_Task details_
Copy nothing but the lines below running from the line containing "C5: 470nF (N019, N026) -> none" through the line containing "R17: none -> 560 (N019, N026)", both end lines included.

_Material for this exercise_
"""

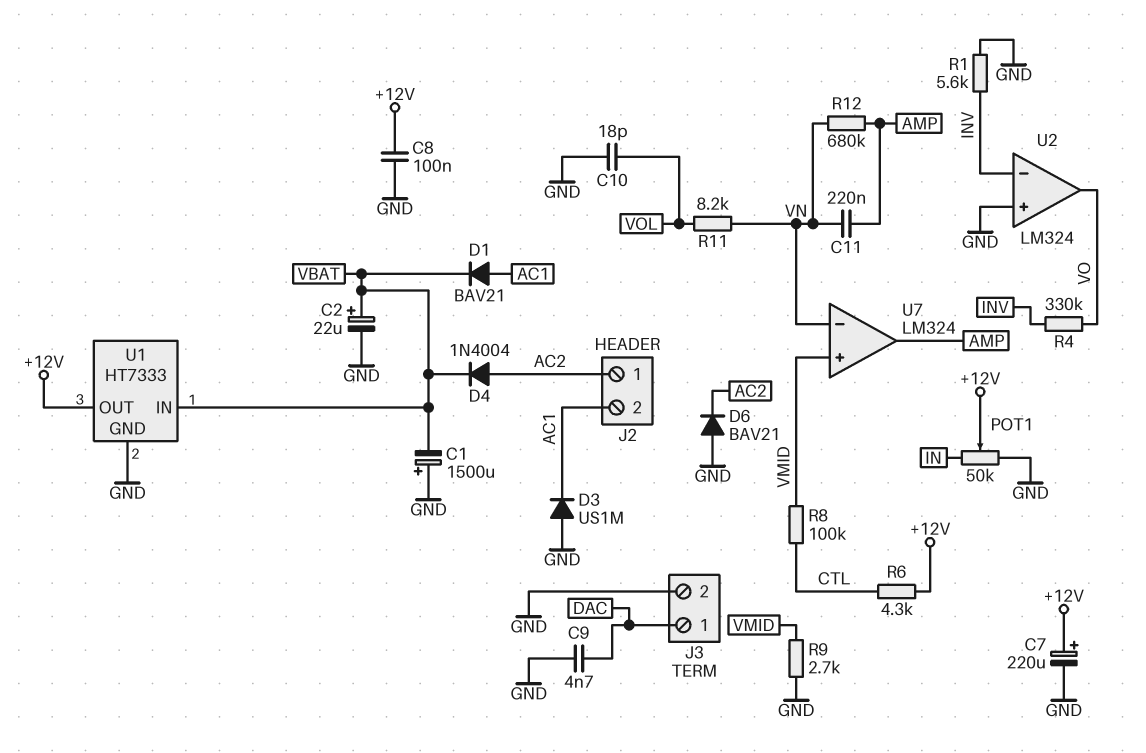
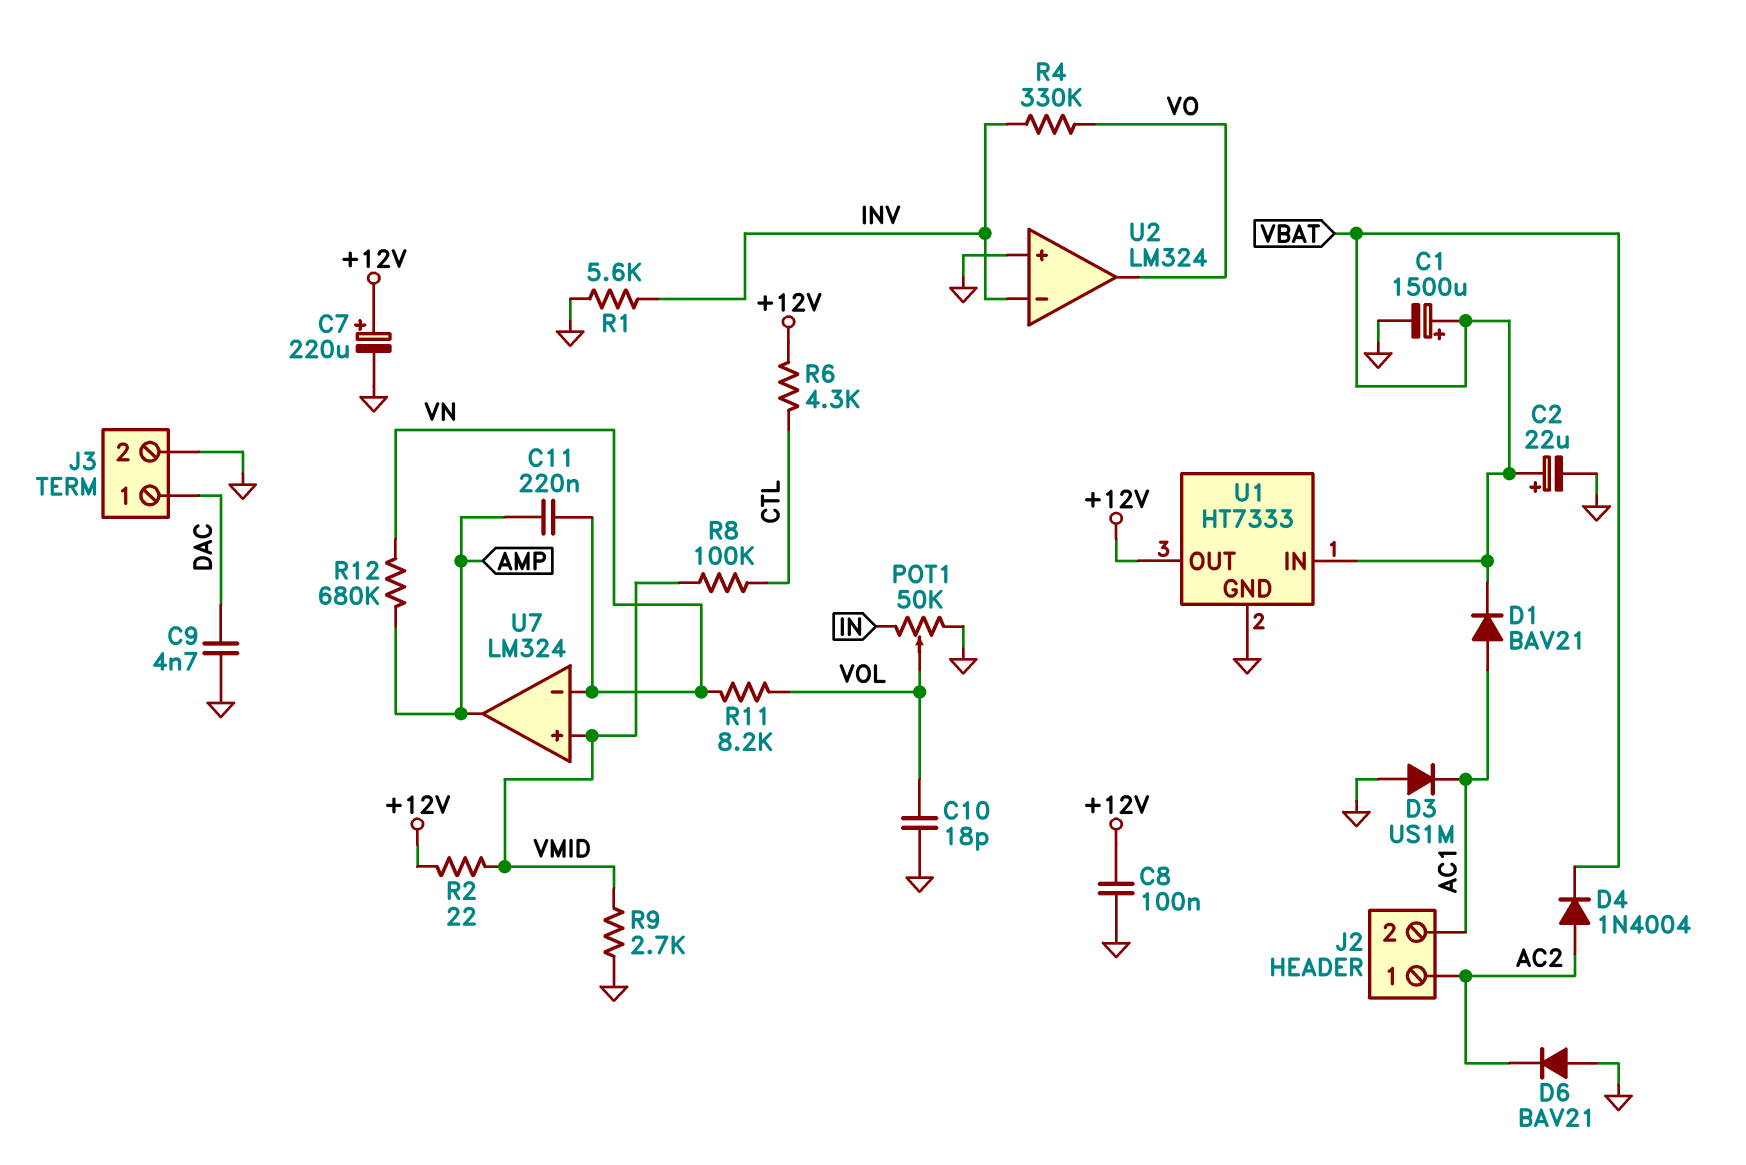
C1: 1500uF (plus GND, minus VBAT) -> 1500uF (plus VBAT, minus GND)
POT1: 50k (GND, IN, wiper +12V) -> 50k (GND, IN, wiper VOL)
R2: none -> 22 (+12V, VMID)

"""
"""

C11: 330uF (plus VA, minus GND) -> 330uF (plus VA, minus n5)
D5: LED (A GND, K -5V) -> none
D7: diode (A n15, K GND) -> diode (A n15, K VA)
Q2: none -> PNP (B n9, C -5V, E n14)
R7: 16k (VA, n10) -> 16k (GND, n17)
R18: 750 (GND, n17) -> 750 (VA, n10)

"""
"""

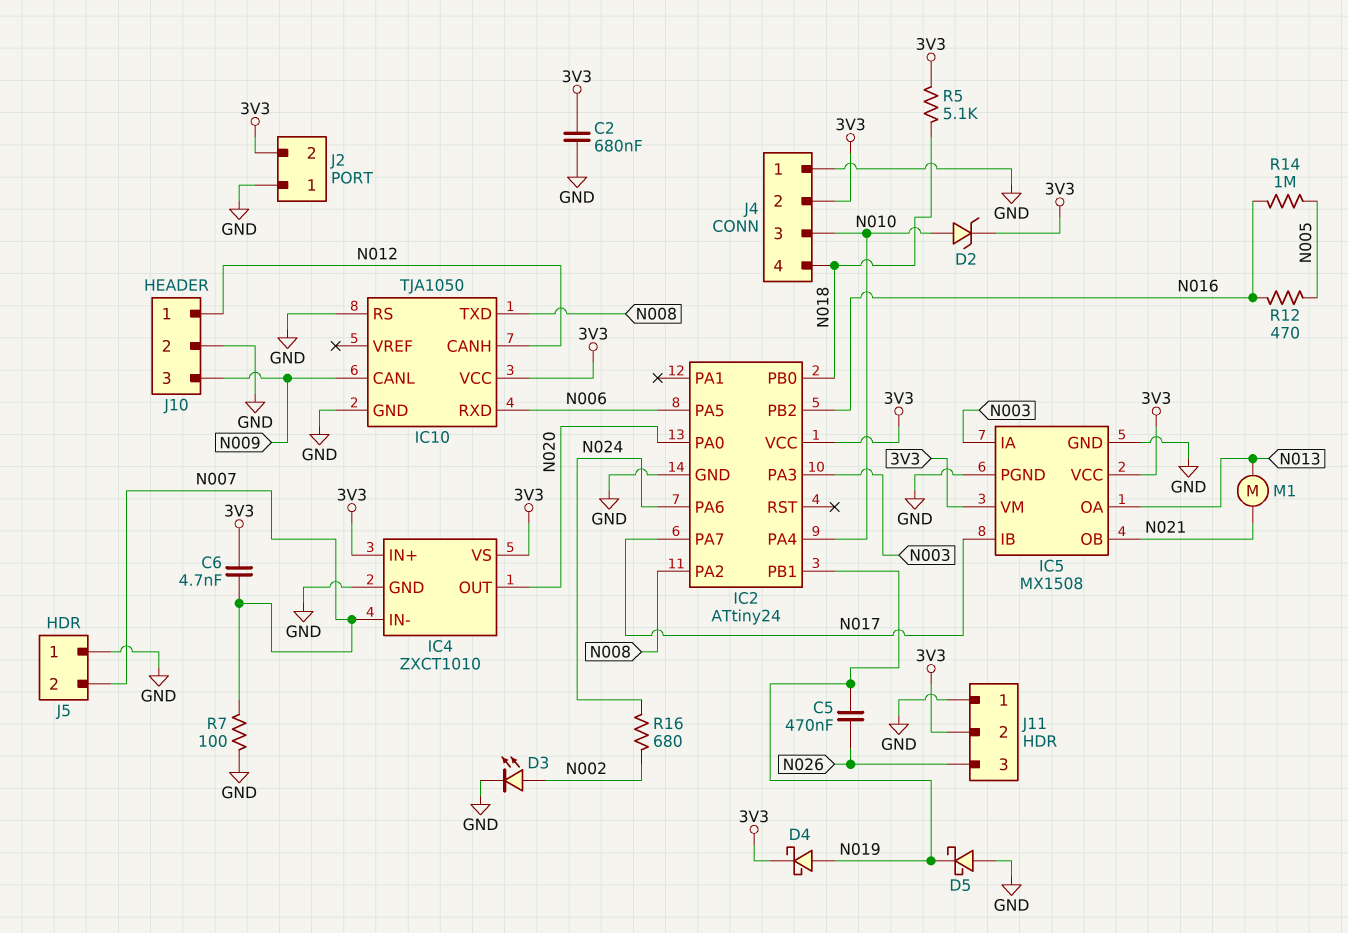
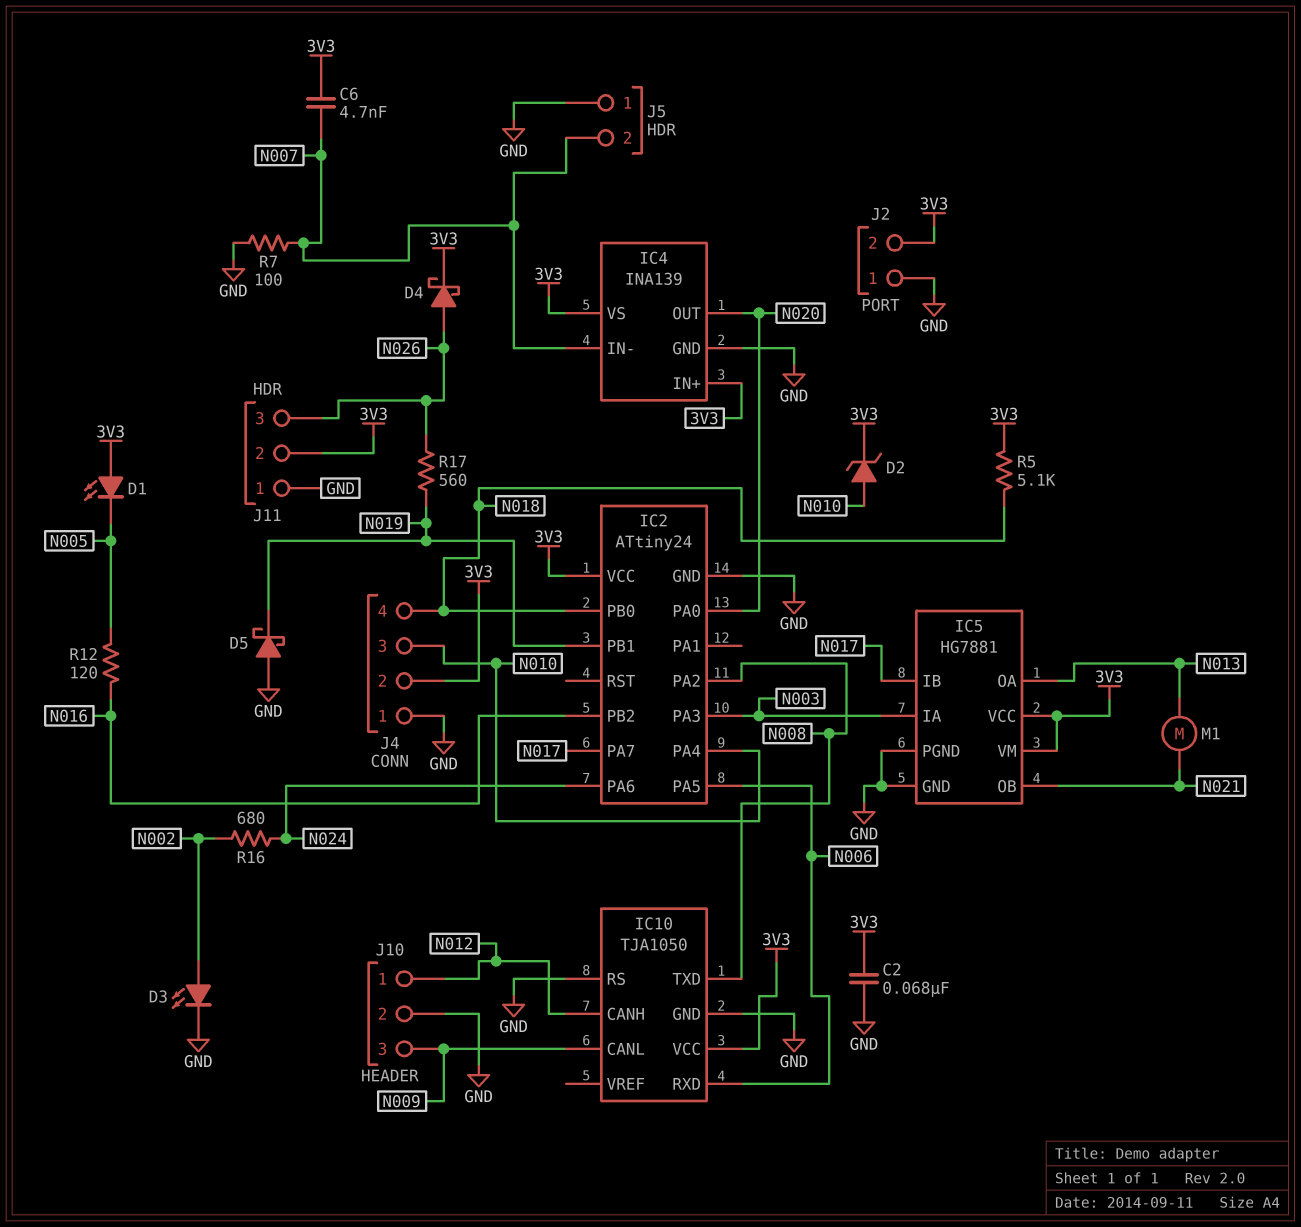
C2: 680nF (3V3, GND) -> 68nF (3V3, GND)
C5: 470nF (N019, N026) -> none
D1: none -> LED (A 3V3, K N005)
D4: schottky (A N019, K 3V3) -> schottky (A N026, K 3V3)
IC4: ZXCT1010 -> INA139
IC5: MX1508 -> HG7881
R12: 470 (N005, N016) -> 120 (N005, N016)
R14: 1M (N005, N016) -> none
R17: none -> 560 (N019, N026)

"""

_Task response_
C5: 470nF (N019, N026) -> none
D1: none -> LED (A 3V3, K N005)
D4: schottky (A N019, K 3V3) -> schottky (A N026, K 3V3)
IC4: ZXCT1010 -> INA139
IC5: MX1508 -> HG7881
R12: 470 (N005, N016) -> 120 (N005, N016)
R14: 1M (N005, N016) -> none
R17: none -> 560 (N019, N026)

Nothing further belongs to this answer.